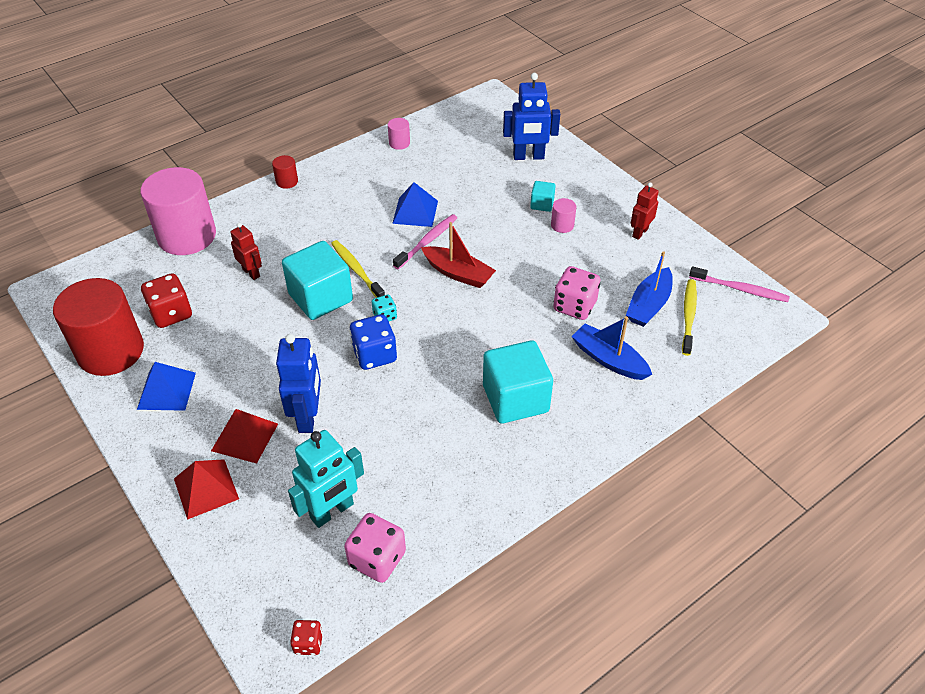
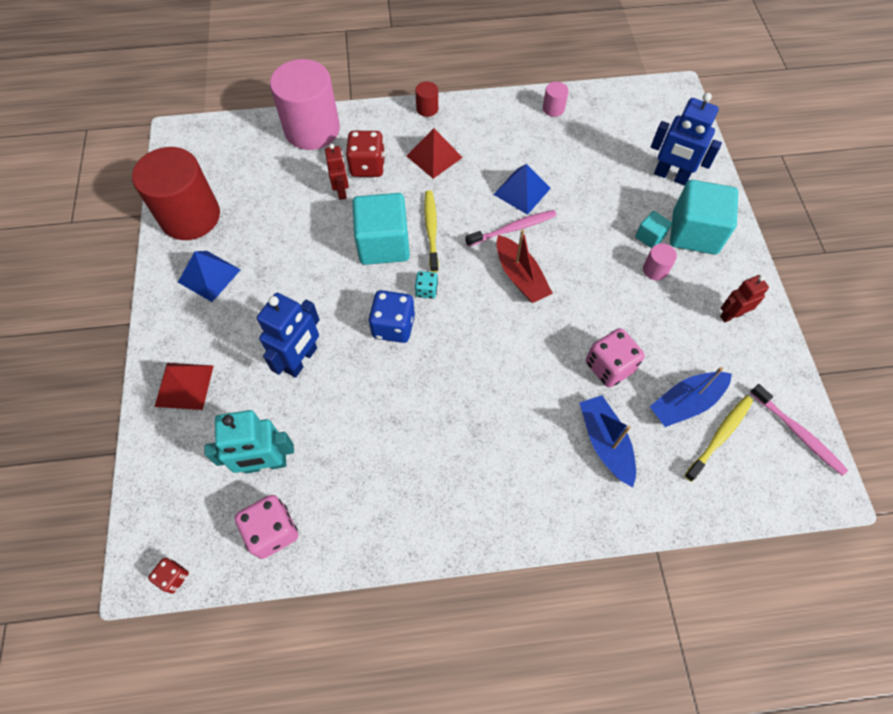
camera: 30 degrees right, 15 degrees up
(171, 313) = (255, 202): red dice -> red dice (367, 166)
(245, 437) = (241, 353): red pyramid -> red pyramid (434, 156)
(515, 399) = (489, 438): turquoise cube -> turquoise cube (694, 233)

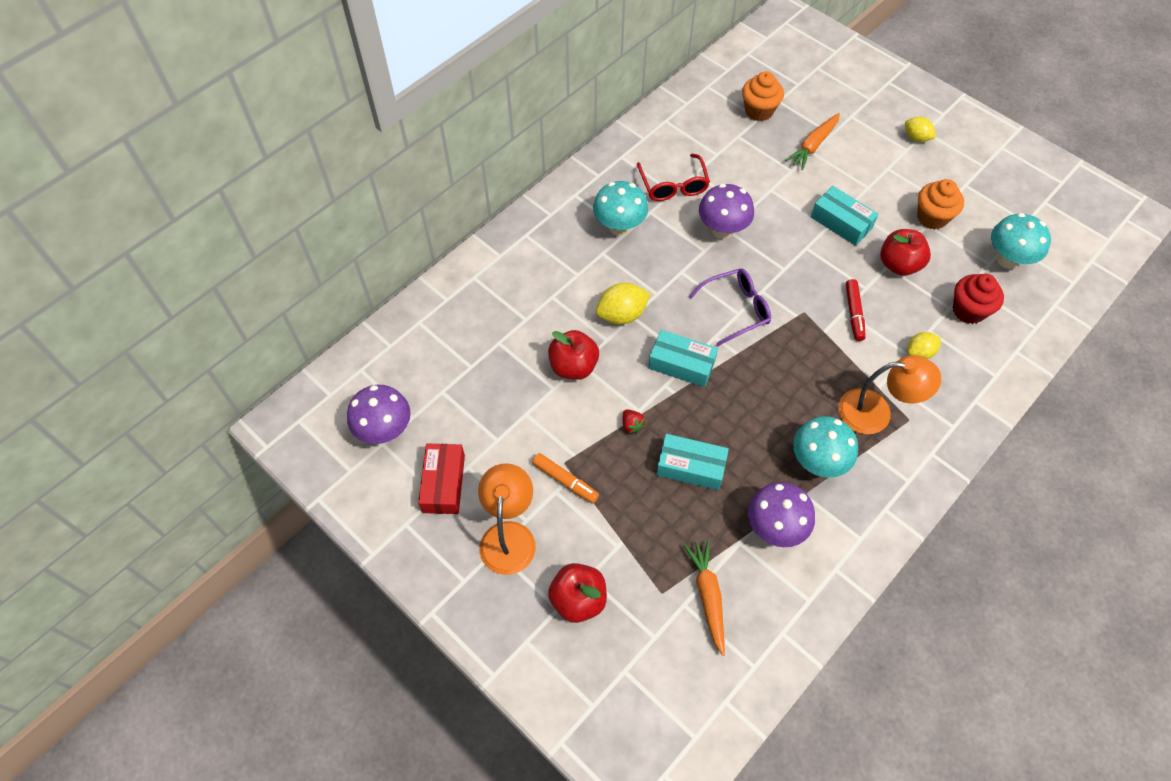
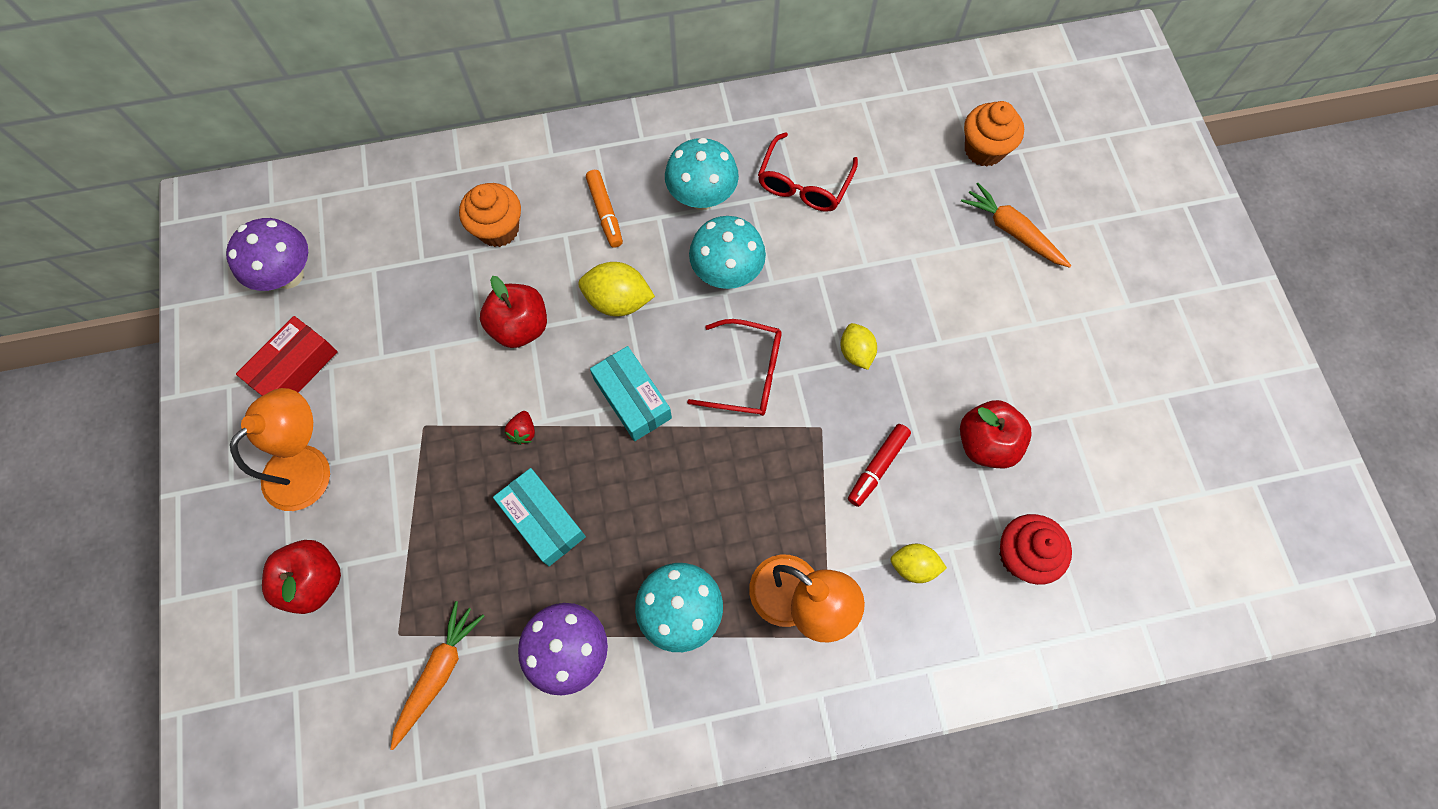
camera: 35 degrees right, 10 degrees up
(565, 481) = (408, 446): orange marker -> orange marker (605, 212)
(722, 230) = (813, 270): purple mushroom -> none
(736, 309) = (747, 374): purple glasses -> red glasses
(813, 145) = (1012, 231): orange carrot -> orange carrot turned 60 degrees clockwise
(841, 222) = (961, 347): turquoise box -> none
(916, 138) = (1155, 297): yellow lemon -> yellow lemon (856, 352)
(932, 217) = (1082, 410): orange cupcake -> orange cupcake (498, 229)
(1007, 260) = (1132, 525): turquoise mushroom -> turquoise mushroom (727, 273)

☆ ☆ ☆ ☆ ☆

• REQUEST: In the reply, give again exactly the lines from the beginning of the entries above through the line with "(722, 230) = (813, 270): purple"; pictures stay out.

• REPLY TO THE EXERCISE:
camera: 30 degrees right, 15 degrees up
(171, 313) = (255, 202): red dice -> red dice (367, 166)
(245, 437) = (241, 353): red pyramid -> red pyramid (434, 156)
(515, 399) = (489, 438): turquoise cube -> turquoise cube (694, 233)

camera: 35 degrees right, 10 degrees up
(565, 481) = (408, 446): orange marker -> orange marker (605, 212)
(722, 230) = (813, 270): purple mushroom -> none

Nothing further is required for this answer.